▶ _Required work_: Note the line containing "red goblet 462,323"; from it through the last line below, give only those lines again, exactly, both ends included, skipping pictures.

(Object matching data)
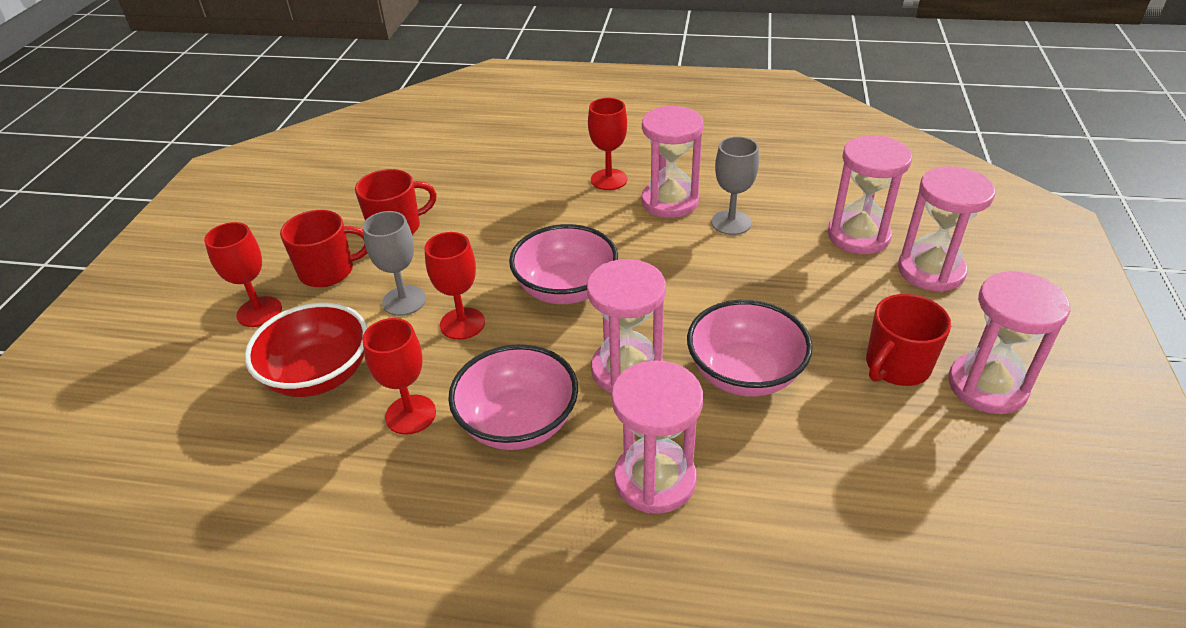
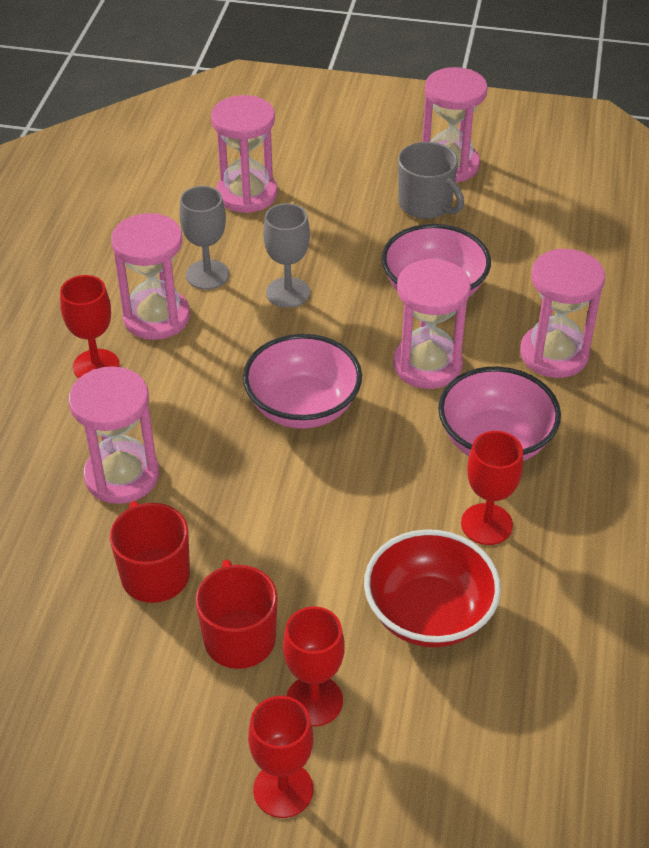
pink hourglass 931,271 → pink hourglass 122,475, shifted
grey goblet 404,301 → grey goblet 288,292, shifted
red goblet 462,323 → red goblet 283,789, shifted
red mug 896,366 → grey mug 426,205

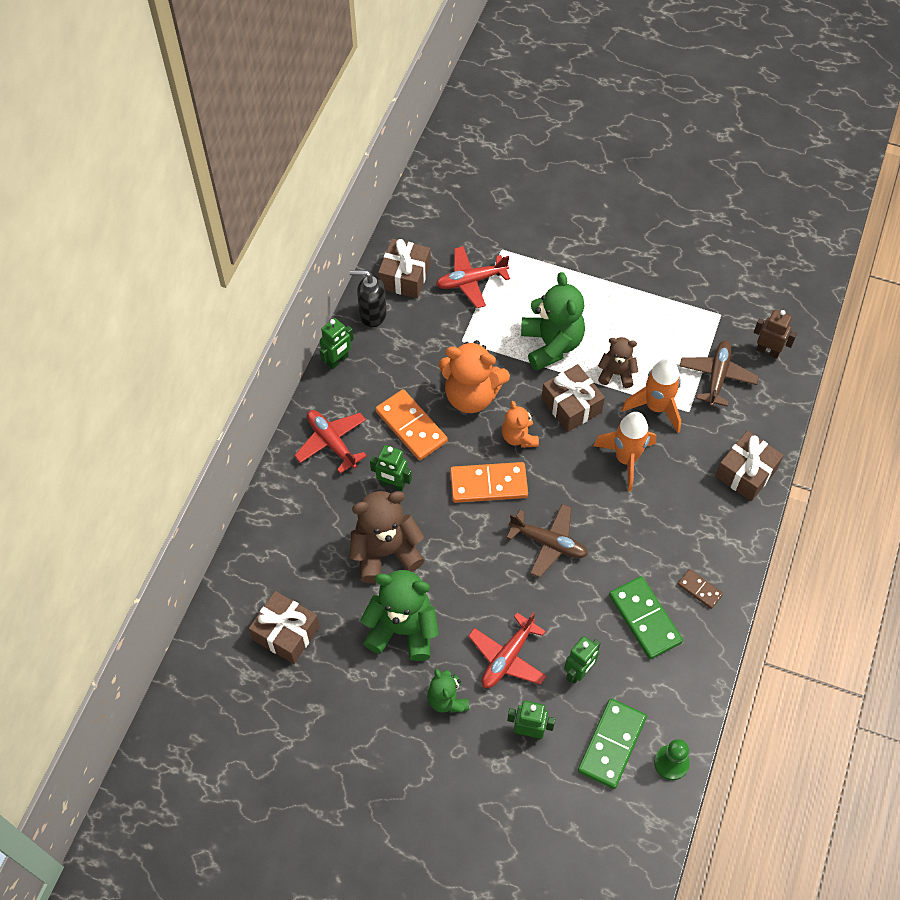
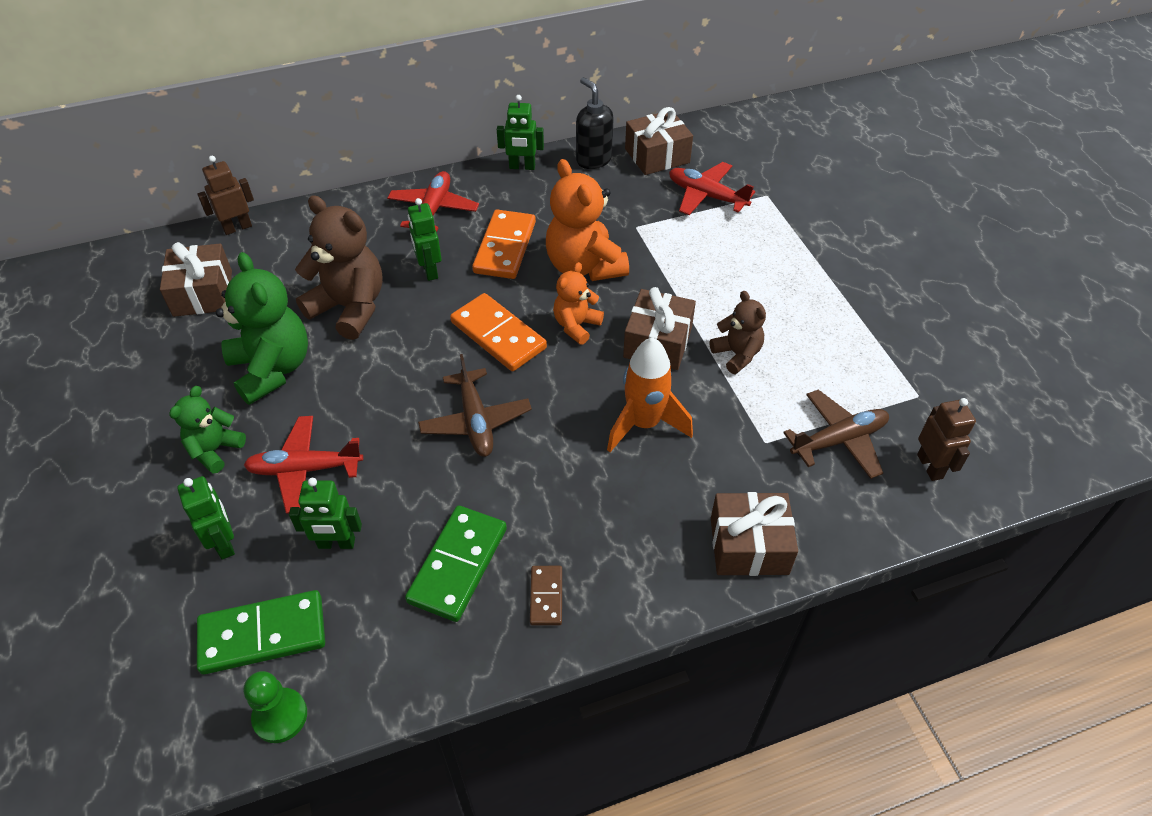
green teddy bear 551,344 → -
orange rocket 656,407 → -
- → brown robot 237,227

▶ _Response area_:
red goblet 462,323 → red goblet 283,789, shifted
red mug 896,366 → grey mug 426,205

green teddy bear 551,344 → -
orange rocket 656,407 → -
- → brown robot 237,227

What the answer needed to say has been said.